**Task brief:** Tally how many lines of the records below contain the string "major", treating uppercase and lowercase as different. Give only the number.

[Dataset items]
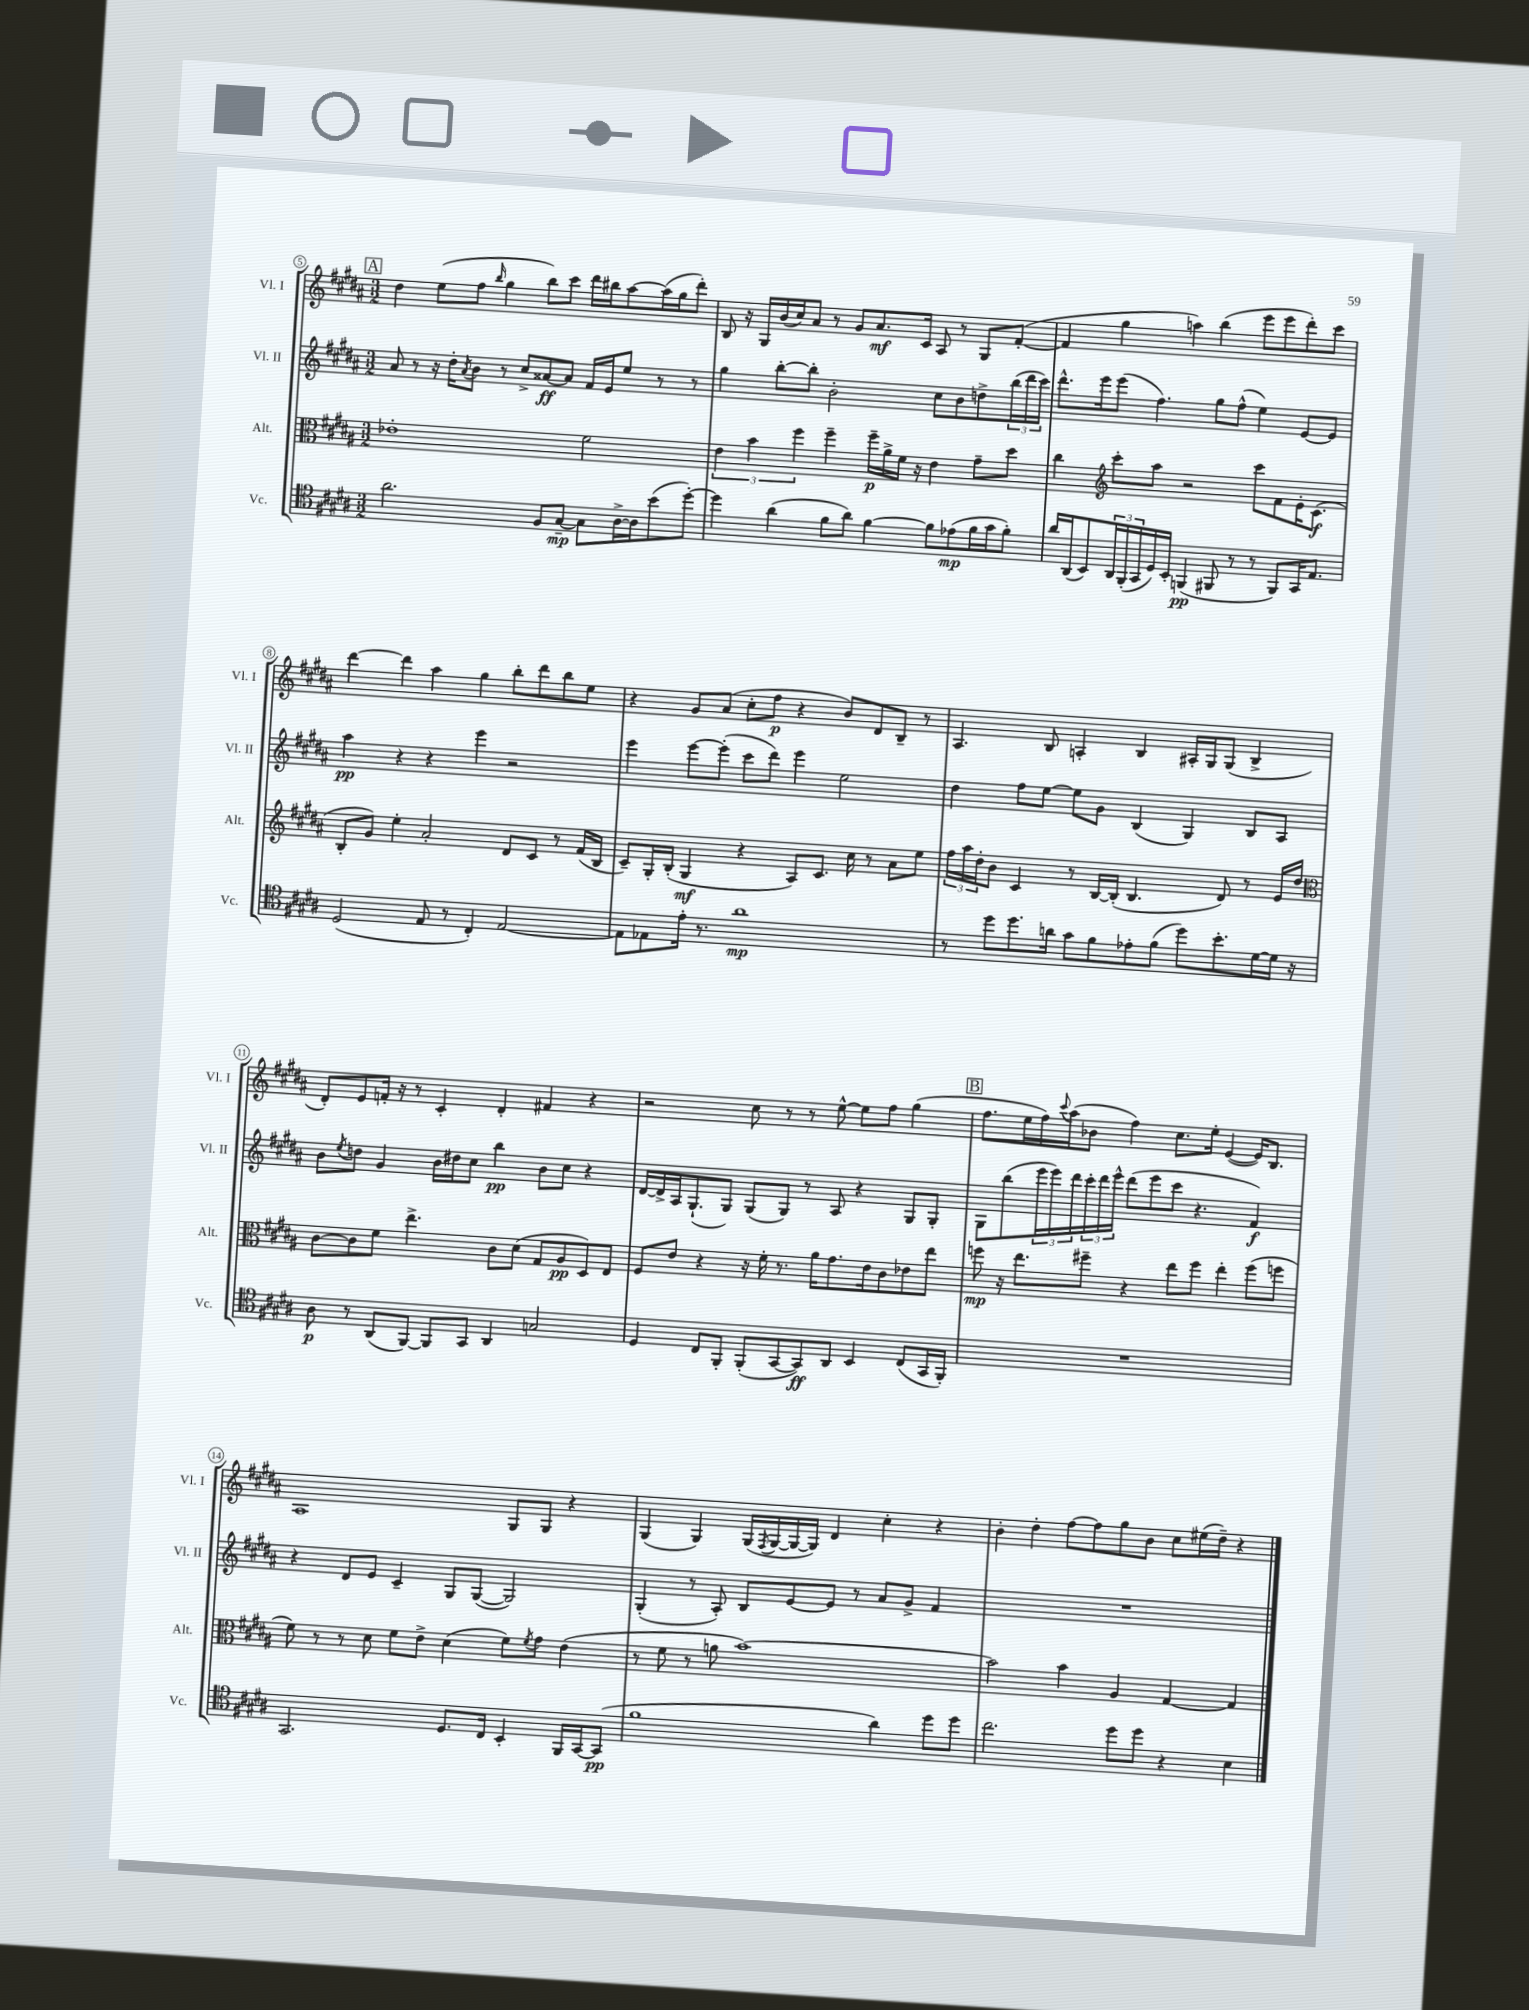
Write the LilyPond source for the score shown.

<<
\new StaffGroup <<
\new Staff = "s0" \with { instrumentName = "Vl. I" shortInstrumentName = "Vl. I" } {
    \clef treble \key b \major \numericTimeSignature \time 3/2
    \mark \markup { \box "A" } dis''4 e''8( fis''8 \grace { b''16 } gis''4 b''8) cis'''8 dis'''16 bis''16 ais''8~ ais''16( gis''16 dis'''8-.) |
    b8 r16 gis16 b'16( cis''16) ais'8 r8 gis'8 ais'8.\mf cis'16 ais8 r8 gis8 fis'8~-.( |
    fis'4 gis''4 a''4) b''4( e'''8 e'''8 dis'''8-.) cis'''8 |
    dis'''4~ dis'''4 ais''4 gis''4 b''8-. dis'''8 b''8 e''8 |
    r4 gis'8 ais'8( cis''8-. fis''8\p r4 b'8) dis'8 b8-- r8 |
    ais4. b8 a4-. b4 ais16-. gis16 gis8( b4-> |
    dis'8-.) e'8 f'16-. r16 r8 cis'4-. dis'4-. fis'4 r4 |
    r2 cis''8 r8 r8 e''8~-^ e''8 fis''8 gis''4( |
    \mark \markup { \box "B" } fis''8. e''16 fis''16) \appoggiatura { cis'''8 } ais''16( bes'8 fis''4) cis''8. e''16-. e'4~( e'16) b8. |
    ais1 gis8 gis8 r4 |
    gis4( gis4) gis16( \acciaccatura { fis8 } gis16~ gis16~ gis16) dis'4 cis''4-. r4 |
    b'4-. dis''4-. fis''8~ fis''8 gis''8 b'8 cis''8 eis''16( dis''16--) r4 \bar "|." |
}
\new Staff = "s1" \with { instrumentName = "Vl. II" shortInstrumentName = "Vl. II" } {
    \clef treble \key b \major \numericTimeSignature \time 3/2
    \mark \markup { \box "A" } ais'8 r8 r16 dis''16-. \acciaccatura { ais'8 } b'8 r8 cis''8-> aisis'8~\ff aisis'8 fis'16 e'16 e''8 r8 r8 |
    gis''4 b''8~-. b''8-. b'2-. cis''8 b'8 d''8-> \tuplet 3/2 { b''16( dis'''16 cis'''16) } |
    dis'''8.-^ e'''16 e'''8( fis''4.) gis''8 fis''8-^( e''4) e'8~ e'8 |
    ais''4\pp r4 r4 e'''4 r2 |
    e'''4 e'''8~ e'''8-.( cis'''8 dis'''8) e'''4 e''2 |
    dis''4 fis''8 e''8~ e''8 gis'8 b4( gis4) b8 ais8 |
    b'8 \acciaccatura { e''8 } d''8 gis'4 b'16 dis''16 cis''8 b''4\pp b'8 cis''8 r4 |
    dis'16~ dis'16-> ais16 gis8.-!( gis8) gis8( gis8) r8 ais8 r4 gis8 gis8-. |
    \mark \markup { \box "B" } gis8 b''8( \tuplet 3/2 { e'''16 e'''16) dis'''16 } \tuplet 3/2 { cis'''16-. dis'''16 e'''16-^ } dis'''8( e'''8 cis'''8 r4. fis'4\f) |
    r4 dis'8 e'8 cis'4-- gis8 gis8~( gis2) |
    gis4-.( r8 ais8-.) b8 e'8~ e'8 r8 ais'8 gis'8-> fis'4 |
    R1. \bar "|." |
}
\new Staff = "s2" \with { instrumentName = "Alt." shortInstrumentName = "Alt." } {
    \clef alto \key b \major \numericTimeSignature \time 3/2
    \mark \markup { \box "A" } ees'1-. fis'2 |
    \tuplet 3/2 { e'4 b'4 fis''4 } fis''4-- fis''16--\p ais'16-> fis'16 r16 e'4 gis'8-- dis''8 |
    cis''4 \clef treble cis'''8-. ais''8 r2 cis'''8 fis'8 e'16-. cis'8.\f( |
    b8-. gis'8) e''4-. ais'2-. dis'8 cis'8 r8 fis'16( b16 |
    cis'8--) gis16-. b16-.( gis4\mf r4 ais8) cis'8. cis''16 r8 ais'8 e''8 |
    \tuplet 3/2 { fis''16 ais''16 dis''16-. } b'8 cis'4 r8 b16~ b16-.( b4. dis'8) r8 e'16 dis''16 |
    \clef alto cis'8~ cis'8 fis'8 e''4.-> cis'8 dis'8( gis8 ais8\pp dis8) e8 |
    fis8 e'8 r4 r16 fis'16-. r8. ais'16 gis'8. e'16 cis'8 ees'8 e''8 |
    \mark \markup { \box "B" } f''8\mp r16 e''8. fis''8-- r4 e''8 fis''8 e''4-. fis''8( f''8 |
    fis'8) r8 r8 dis'8 fis'8 e'8-> dis'4( fis'8) \acciaccatura { fis'8 } gis'8 e'4( |
    r8 fis'8 r8 a'8 b'1~) |
    b'2 b'4 ais4 gis4~ gis4 \bar "|." |
}
\new Staff = "s3" \with { instrumentName = "Vc." shortInstrumentName = "Vc." } {
    \clef tenor \key b \major \numericTimeSignature \time 3/2
    \mark \markup { \box "A" } ais'2. fis8 gis8~--\mp gis8 ais16~-> ais16 b'8( dis''8~-.) |
    dis''4 ais'4( fis'8 ais'8) fis'4~ fis'8 ees'8\mp( fis'16 gis'16 fis'8-.) |
    ais'16 ais,16( b,8) \tuplet 3/2 { ais,16 fis,16-.( gis,16 } dis16) b,16-. f,4\pp( fis,8 r8 r8 fis,8) gis,16 e8. |
    dis2( e8 r8 cis4-.) e2~ |
    e8 ees8 e'16-. r8. ais'1\mp |
    r8 dis''8 dis''8. a'16 gis'8 fis'8 ees'8-. fis'8( dis''8) b'8.-. dis'16~ dis'16 r16 |
    ais8\p r8 ais,8( fis,8~) fis,8 gis,8 ais,4 g2 |
    dis4 cis8 fis,8-. fis,8-.( gis,8~ gis,8\ff) ais,8 b,4 cis8( gis,16 fis,16-.) |
    \mark \markup { \box "B" } R1. |
    gis,2. dis8. cis16 b,4-. fis,16 gis,16~ gis,8\pp( |
    fis'1 ais'4) dis''8 dis''8 |
    cis''2. dis''8 dis''8 r4 b4 \bar "|." |
}
>>
>>
\layout { \context { \Score currentBarNumber = #5 \override BarNumber.stencil = #(make-stencil-circler 0.1 0.3 ly:text-interface::print) } }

**Result:** 4